• PROBLEM DETAILS
Every line from the one with "now: soap dispenser (black)" to the one with "now: teddy bear (black)", including those two, is to be copied exactly; all other lines of the entries below are left out.

**** EXTRACTED DATA ****

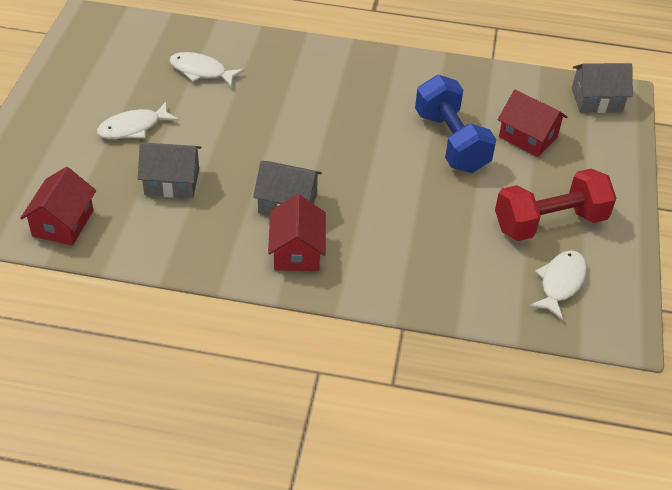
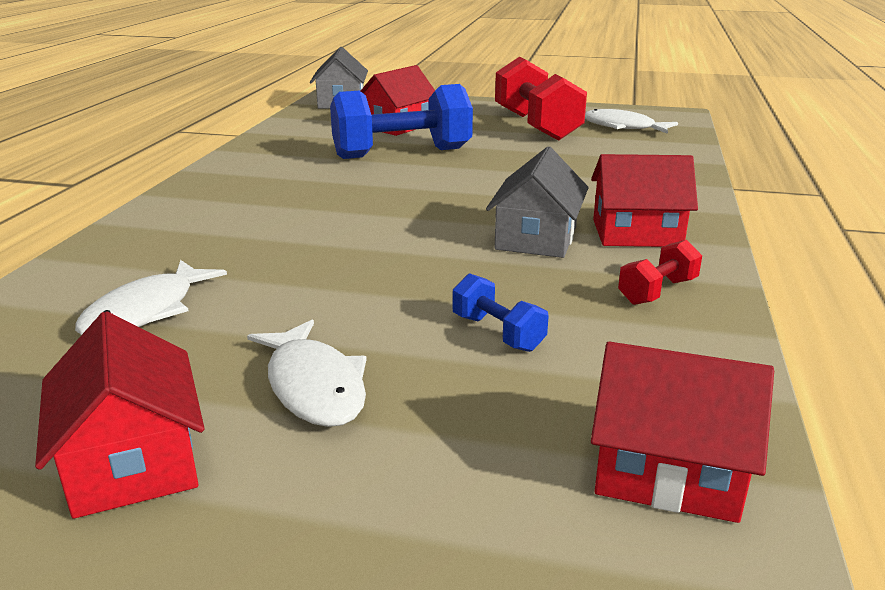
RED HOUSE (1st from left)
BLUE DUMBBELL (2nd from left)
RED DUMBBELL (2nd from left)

****
**** EXTRACTED DATA ****

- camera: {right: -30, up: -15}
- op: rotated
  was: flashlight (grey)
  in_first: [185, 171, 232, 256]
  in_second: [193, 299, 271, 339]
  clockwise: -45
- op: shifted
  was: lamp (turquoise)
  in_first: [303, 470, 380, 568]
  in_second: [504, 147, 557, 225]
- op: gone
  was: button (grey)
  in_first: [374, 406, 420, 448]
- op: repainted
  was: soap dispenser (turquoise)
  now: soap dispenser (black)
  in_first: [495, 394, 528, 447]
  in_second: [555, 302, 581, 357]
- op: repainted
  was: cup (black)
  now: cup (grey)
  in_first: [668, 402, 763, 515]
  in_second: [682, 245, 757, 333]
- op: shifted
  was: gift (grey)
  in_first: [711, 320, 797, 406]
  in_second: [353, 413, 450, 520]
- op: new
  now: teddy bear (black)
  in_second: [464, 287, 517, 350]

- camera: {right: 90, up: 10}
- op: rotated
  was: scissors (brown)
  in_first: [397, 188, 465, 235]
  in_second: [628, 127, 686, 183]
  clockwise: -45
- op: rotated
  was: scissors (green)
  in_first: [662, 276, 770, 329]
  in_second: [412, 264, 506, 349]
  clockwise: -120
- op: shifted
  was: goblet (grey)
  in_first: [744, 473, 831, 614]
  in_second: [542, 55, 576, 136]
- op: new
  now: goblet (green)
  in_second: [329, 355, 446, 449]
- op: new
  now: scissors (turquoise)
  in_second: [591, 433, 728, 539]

****
**** EXTRACTED DATA ****

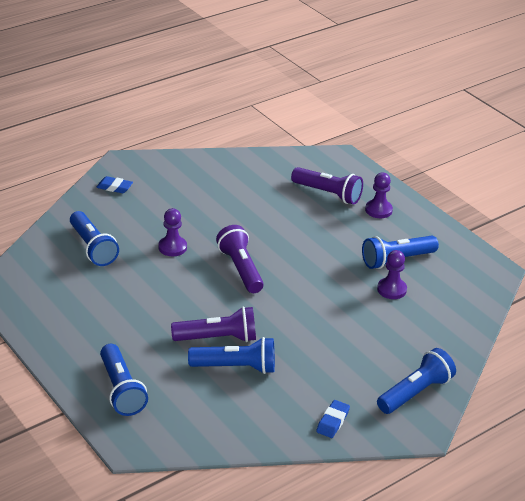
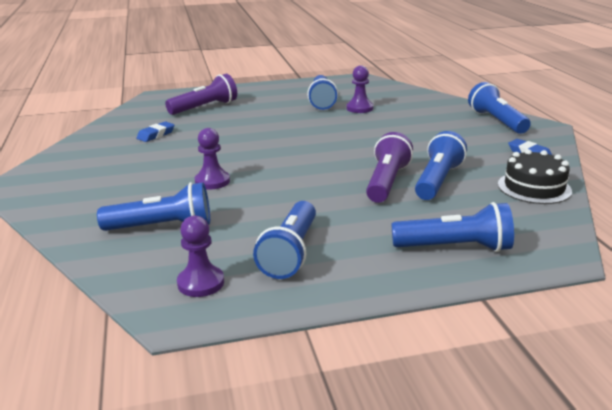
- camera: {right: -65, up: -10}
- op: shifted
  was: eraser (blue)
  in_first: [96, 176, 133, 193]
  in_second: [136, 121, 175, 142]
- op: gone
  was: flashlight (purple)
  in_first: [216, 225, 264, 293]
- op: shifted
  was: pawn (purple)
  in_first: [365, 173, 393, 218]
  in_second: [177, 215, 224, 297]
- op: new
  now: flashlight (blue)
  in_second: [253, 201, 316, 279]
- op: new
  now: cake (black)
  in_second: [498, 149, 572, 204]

****

• ANSWER TO THE PROBLEM
  now: soap dispenser (black)
  in_first: [495, 394, 528, 447]
  in_second: [555, 302, 581, 357]
- op: repainted
  was: cup (black)
  now: cup (grey)
  in_first: [668, 402, 763, 515]
  in_second: [682, 245, 757, 333]
- op: shifted
  was: gift (grey)
  in_first: [711, 320, 797, 406]
  in_second: [353, 413, 450, 520]
- op: new
  now: teddy bear (black)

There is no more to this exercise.